**YOUR TASK**
Among the lines below, a stretch begins at the one with "purple cactus [177,312,261,422]" and ends at the one with "none -> brown button [380,127,434,169]". Repeat that stretch exactly, ends included.

**AVAILABLE DATA**

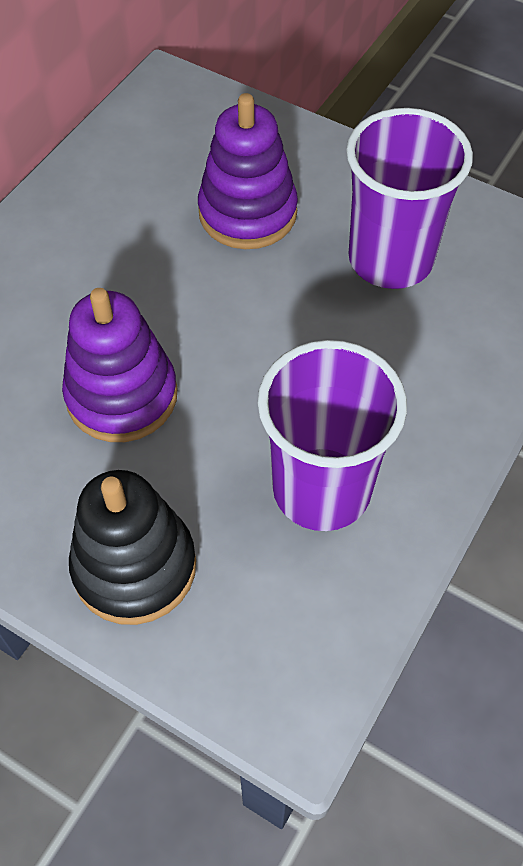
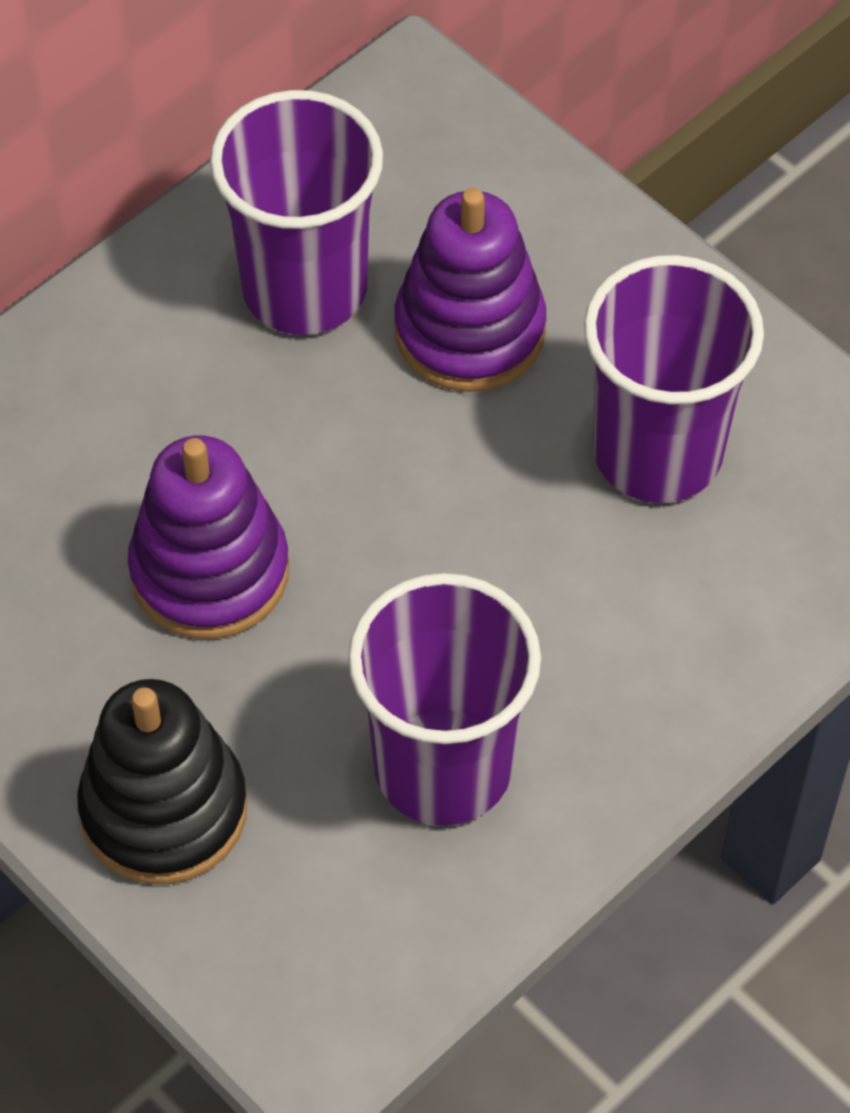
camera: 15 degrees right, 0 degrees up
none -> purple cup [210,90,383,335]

--

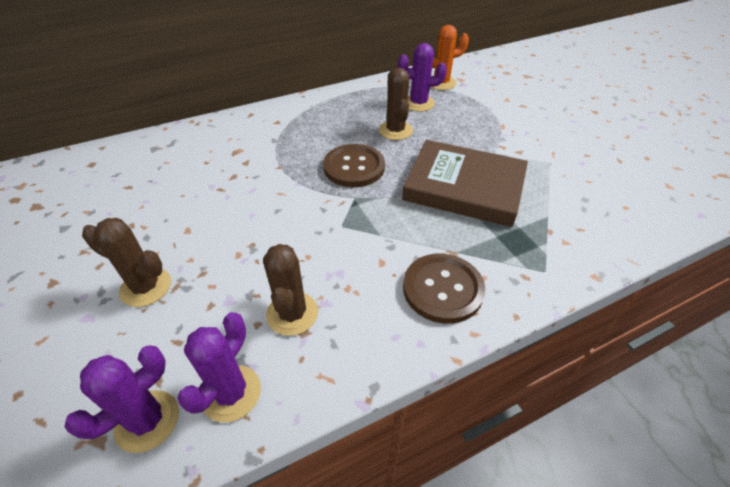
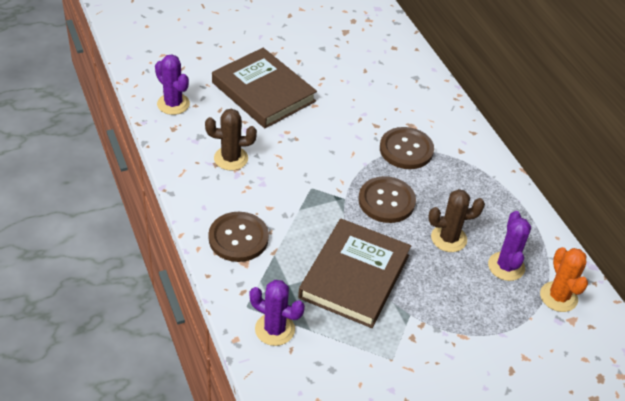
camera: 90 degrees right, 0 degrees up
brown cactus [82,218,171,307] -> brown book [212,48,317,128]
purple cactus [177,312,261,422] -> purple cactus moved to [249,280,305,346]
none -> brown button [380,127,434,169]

**PROBLEM SOLUTION**
purple cactus [177,312,261,422] -> purple cactus moved to [249,280,305,346]
none -> brown button [380,127,434,169]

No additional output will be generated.